## The problem
Check each line of the material below for the string "traffic", then report how many lines have it, and nothing else.

## Provided data
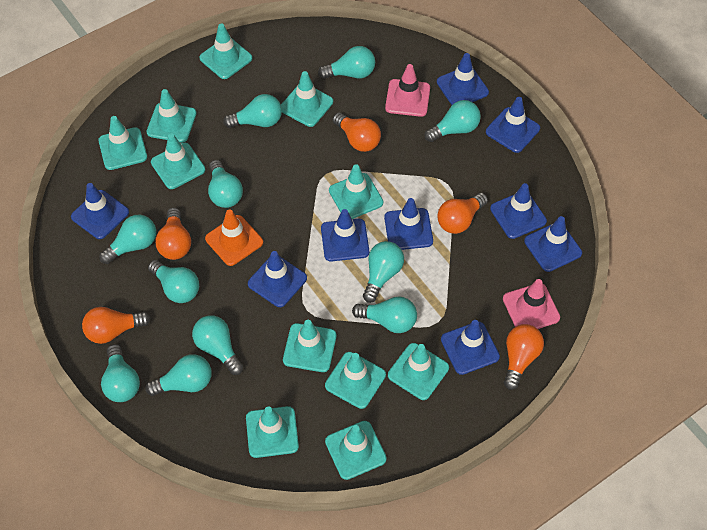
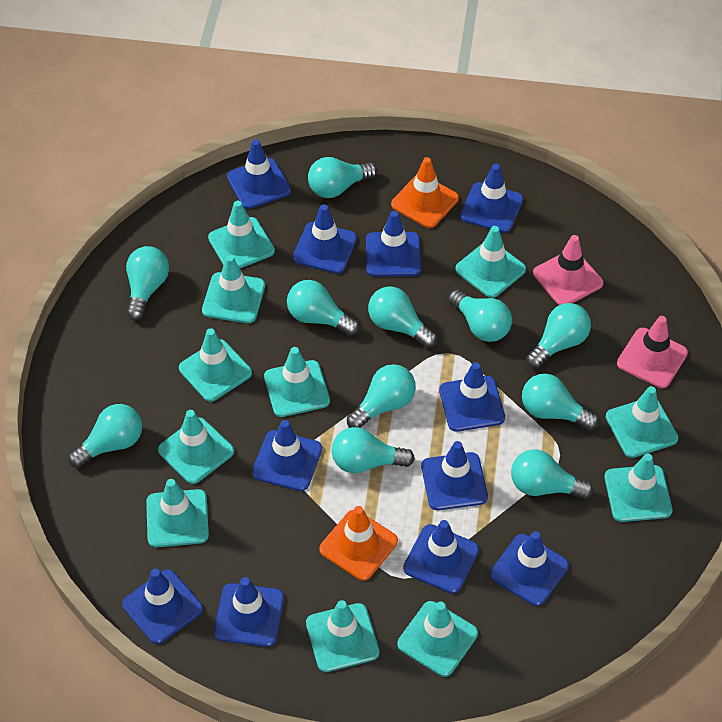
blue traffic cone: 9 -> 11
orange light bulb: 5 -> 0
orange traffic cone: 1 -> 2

==

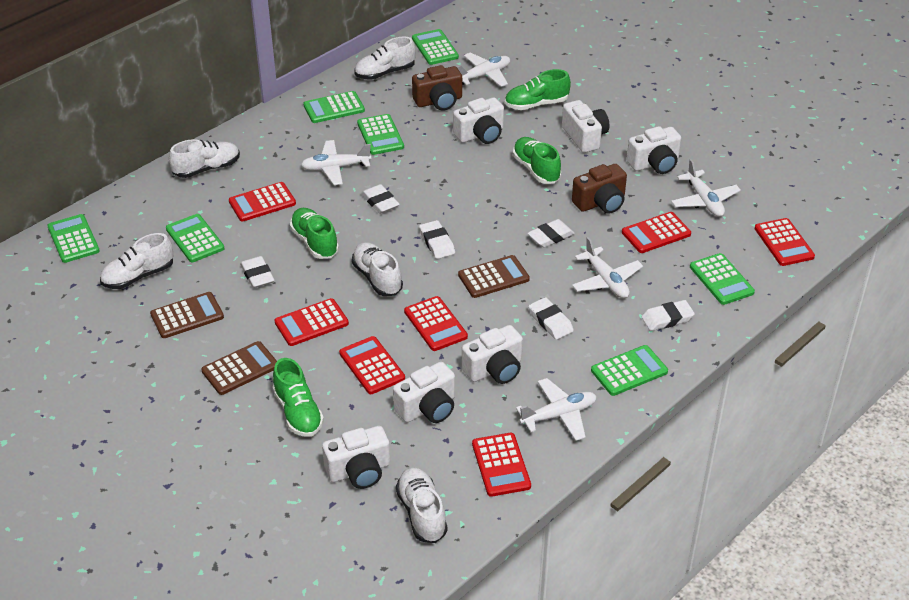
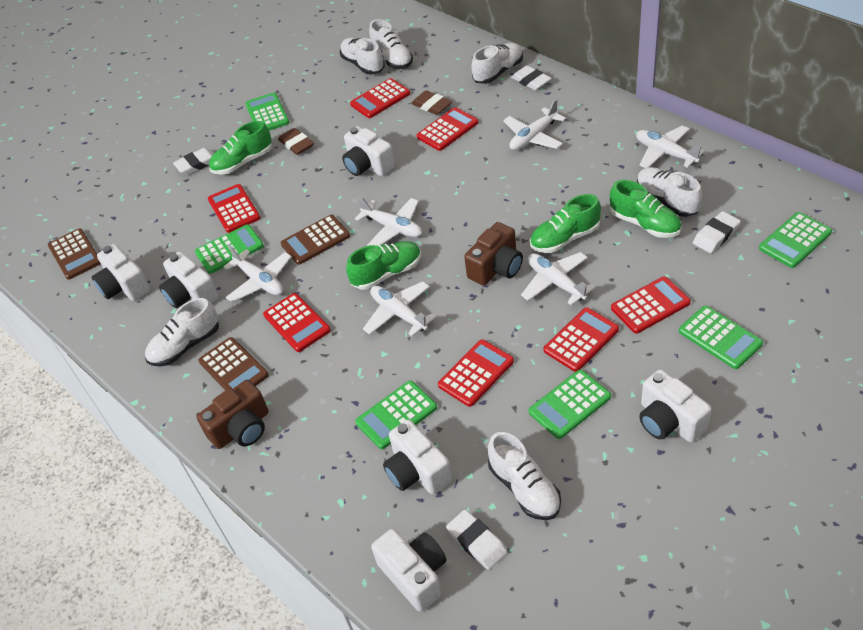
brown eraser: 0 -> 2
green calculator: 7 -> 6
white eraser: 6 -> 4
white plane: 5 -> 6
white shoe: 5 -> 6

## Your solution
2